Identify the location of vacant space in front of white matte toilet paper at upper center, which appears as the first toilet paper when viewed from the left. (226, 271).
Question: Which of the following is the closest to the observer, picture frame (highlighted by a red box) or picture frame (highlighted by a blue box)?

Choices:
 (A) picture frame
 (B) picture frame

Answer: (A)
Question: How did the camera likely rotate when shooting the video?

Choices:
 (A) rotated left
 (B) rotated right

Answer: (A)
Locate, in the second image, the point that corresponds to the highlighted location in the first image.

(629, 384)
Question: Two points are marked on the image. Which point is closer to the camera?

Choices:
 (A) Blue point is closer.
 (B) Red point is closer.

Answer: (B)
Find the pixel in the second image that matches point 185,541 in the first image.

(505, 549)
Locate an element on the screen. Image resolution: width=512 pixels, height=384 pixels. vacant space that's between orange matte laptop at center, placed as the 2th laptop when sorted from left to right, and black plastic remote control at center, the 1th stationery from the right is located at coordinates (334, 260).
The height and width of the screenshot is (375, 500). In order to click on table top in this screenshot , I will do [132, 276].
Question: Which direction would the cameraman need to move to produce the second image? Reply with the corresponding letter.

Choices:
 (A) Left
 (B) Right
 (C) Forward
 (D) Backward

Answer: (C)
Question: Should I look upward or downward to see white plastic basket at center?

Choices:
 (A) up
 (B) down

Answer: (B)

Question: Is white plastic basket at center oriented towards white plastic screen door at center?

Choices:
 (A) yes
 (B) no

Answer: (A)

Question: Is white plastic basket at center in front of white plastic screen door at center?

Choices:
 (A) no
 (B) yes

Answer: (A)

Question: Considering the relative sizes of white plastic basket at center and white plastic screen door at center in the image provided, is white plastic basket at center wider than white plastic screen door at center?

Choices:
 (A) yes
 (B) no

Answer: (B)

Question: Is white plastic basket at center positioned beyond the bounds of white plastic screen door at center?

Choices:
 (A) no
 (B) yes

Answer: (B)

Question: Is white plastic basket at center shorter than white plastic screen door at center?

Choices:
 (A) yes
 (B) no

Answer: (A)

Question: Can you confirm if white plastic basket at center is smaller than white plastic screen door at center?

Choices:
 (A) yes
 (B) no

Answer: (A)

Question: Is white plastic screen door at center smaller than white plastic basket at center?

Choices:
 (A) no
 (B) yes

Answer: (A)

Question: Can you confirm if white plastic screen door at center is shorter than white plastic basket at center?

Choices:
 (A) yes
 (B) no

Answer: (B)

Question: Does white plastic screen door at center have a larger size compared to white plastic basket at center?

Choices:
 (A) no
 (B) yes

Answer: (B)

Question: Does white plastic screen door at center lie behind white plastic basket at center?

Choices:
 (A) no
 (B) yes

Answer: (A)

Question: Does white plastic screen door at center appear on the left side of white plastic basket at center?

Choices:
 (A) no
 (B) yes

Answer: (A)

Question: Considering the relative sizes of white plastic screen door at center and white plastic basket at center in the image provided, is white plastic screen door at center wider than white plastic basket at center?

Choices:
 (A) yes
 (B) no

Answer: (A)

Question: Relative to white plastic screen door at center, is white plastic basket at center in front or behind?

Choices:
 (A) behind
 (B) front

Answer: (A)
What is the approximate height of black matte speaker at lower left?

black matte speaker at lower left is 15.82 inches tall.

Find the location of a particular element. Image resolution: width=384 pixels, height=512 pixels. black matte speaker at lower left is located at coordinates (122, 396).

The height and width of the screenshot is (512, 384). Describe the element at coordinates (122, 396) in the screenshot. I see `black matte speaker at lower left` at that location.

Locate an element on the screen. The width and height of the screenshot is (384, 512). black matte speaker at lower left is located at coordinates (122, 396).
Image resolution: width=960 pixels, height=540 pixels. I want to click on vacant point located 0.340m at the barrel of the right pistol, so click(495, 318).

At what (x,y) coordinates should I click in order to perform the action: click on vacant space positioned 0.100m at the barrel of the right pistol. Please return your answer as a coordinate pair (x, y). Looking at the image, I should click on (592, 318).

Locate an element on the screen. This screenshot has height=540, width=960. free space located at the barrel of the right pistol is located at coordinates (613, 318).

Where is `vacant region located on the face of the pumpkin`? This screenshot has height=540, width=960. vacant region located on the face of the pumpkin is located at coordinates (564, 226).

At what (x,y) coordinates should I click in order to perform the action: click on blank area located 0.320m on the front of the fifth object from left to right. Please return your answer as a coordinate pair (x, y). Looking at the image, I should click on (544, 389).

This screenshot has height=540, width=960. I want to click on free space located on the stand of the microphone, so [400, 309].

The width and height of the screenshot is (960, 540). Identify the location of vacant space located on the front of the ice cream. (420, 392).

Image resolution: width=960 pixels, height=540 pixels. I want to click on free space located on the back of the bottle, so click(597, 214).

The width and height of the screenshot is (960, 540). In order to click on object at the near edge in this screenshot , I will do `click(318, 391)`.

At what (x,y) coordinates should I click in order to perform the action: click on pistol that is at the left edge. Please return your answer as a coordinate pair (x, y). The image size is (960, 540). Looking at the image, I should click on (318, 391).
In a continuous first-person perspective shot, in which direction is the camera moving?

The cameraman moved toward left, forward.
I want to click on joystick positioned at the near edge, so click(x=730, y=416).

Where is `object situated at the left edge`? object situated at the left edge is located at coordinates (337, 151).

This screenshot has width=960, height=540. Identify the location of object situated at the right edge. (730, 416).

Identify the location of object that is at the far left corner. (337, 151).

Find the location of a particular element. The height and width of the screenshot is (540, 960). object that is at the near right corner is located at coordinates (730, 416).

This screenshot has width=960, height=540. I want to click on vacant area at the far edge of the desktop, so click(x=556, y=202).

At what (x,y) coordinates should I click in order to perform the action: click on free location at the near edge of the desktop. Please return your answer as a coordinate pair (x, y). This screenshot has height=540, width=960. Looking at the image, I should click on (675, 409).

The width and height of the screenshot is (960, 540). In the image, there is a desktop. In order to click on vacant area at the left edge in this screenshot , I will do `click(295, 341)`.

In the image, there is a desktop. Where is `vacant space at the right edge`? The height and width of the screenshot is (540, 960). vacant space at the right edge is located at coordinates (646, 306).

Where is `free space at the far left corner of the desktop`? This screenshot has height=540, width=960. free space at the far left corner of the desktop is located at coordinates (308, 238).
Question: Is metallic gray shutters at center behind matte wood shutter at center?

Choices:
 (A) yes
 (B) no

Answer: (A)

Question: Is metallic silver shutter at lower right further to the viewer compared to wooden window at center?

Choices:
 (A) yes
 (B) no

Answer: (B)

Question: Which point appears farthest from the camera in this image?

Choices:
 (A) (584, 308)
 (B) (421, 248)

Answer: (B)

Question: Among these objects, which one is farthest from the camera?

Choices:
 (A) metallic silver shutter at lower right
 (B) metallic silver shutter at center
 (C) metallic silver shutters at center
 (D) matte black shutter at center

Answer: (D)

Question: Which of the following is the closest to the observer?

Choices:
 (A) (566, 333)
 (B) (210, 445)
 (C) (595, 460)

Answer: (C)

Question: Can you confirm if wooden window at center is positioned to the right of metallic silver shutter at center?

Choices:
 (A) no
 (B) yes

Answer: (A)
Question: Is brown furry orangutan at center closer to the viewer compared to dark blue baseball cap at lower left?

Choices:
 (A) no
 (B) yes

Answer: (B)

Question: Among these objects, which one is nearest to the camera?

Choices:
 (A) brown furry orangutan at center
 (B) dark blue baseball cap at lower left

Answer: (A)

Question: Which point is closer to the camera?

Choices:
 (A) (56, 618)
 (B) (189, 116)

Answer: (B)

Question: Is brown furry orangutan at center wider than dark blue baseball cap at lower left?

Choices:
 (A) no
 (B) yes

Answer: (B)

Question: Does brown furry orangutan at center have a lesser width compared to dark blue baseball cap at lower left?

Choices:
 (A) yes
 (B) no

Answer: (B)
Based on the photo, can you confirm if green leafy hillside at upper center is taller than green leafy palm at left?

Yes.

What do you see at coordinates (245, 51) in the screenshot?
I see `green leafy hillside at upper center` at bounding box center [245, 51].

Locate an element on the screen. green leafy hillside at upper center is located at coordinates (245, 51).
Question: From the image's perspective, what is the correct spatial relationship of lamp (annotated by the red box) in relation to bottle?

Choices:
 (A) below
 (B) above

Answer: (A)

++++++++

The exercise » Rewrite everything from the start of the records down to the line containing "(B) rotated right", substituting "photo frame" for "picture frame" and leaving all other text unchanged.

The answer »
Identify the location of vacant space in front of white matte toilet paper at upper center, which appears as the first toilet paper when viewed from the left. (226, 271).
Question: Which of the following is the closest to the observer, photo frame (highlighted by a red box) or photo frame (highlighted by a blue box)?

Choices:
 (A) photo frame
 (B) photo frame

Answer: (A)
Question: How did the camera likely rotate when shooting the video?

Choices:
 (A) rotated left
 (B) rotated right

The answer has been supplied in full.